Work required » Please go through the records below and return every line holding the word "green".

[Data excerpts]
• • • •
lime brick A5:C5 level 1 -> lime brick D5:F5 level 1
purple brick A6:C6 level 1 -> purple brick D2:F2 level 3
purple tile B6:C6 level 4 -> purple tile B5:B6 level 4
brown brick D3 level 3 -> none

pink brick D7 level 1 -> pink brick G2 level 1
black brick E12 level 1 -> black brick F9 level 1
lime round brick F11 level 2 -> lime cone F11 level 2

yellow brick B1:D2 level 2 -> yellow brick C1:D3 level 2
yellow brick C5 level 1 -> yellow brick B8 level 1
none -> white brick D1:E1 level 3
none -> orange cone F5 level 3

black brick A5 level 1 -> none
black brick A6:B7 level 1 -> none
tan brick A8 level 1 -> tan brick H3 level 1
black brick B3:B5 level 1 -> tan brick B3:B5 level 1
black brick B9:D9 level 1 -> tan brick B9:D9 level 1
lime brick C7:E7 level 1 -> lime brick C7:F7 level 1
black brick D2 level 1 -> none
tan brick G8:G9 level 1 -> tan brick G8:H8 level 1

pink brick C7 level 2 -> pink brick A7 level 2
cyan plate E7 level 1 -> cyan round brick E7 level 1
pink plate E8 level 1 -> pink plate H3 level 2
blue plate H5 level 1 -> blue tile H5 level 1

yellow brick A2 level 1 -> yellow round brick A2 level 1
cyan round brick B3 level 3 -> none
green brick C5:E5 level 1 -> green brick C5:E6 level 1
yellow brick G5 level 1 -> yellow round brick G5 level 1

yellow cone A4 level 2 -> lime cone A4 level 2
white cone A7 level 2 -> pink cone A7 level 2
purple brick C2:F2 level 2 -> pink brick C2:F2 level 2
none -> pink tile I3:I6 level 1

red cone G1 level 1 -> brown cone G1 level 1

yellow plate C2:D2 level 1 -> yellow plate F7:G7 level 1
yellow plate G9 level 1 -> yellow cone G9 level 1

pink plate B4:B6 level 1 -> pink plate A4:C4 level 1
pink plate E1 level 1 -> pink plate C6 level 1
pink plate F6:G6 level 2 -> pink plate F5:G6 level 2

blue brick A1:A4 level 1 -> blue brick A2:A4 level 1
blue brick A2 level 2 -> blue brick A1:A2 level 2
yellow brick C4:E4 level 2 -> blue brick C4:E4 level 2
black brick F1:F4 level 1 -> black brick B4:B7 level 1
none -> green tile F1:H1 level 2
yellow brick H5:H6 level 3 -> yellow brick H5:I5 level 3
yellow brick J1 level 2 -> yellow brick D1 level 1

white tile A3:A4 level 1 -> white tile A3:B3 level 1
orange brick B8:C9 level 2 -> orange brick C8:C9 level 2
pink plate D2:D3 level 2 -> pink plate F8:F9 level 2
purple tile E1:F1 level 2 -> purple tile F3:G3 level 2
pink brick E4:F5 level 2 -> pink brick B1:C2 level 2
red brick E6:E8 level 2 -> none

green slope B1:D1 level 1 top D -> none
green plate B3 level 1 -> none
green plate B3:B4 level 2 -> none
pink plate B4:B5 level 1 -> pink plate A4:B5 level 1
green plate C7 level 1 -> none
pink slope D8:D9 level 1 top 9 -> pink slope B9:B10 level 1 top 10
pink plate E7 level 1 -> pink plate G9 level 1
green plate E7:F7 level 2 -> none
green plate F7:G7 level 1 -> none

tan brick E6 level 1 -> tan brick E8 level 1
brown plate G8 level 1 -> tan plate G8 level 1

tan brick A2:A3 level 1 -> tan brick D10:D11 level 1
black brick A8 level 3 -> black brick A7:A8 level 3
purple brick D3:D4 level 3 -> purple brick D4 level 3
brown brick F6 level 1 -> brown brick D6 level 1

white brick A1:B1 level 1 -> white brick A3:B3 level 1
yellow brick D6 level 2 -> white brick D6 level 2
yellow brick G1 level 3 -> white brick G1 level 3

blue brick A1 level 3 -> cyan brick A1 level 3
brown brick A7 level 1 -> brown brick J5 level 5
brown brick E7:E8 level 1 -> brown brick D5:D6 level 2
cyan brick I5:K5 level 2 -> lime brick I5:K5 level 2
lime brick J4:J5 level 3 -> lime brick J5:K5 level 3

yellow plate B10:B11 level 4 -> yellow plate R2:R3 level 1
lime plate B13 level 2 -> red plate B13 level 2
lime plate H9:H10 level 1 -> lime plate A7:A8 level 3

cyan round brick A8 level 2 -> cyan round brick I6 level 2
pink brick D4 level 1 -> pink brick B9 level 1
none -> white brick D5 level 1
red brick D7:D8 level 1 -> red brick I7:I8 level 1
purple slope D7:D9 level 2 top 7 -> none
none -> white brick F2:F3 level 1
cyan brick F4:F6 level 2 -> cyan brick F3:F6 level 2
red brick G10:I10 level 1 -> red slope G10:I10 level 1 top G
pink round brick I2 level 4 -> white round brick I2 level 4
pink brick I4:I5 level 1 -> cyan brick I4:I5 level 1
• • • •
Response to this exercise »
green brick C5:E5 level 1 -> green brick C5:E6 level 1
none -> green tile F1:H1 level 2
green slope B1:D1 level 1 top D -> none
green plate B3 level 1 -> none
green plate B3:B4 level 2 -> none
green plate C7 level 1 -> none
green plate E7:F7 level 2 -> none
green plate F7:G7 level 1 -> none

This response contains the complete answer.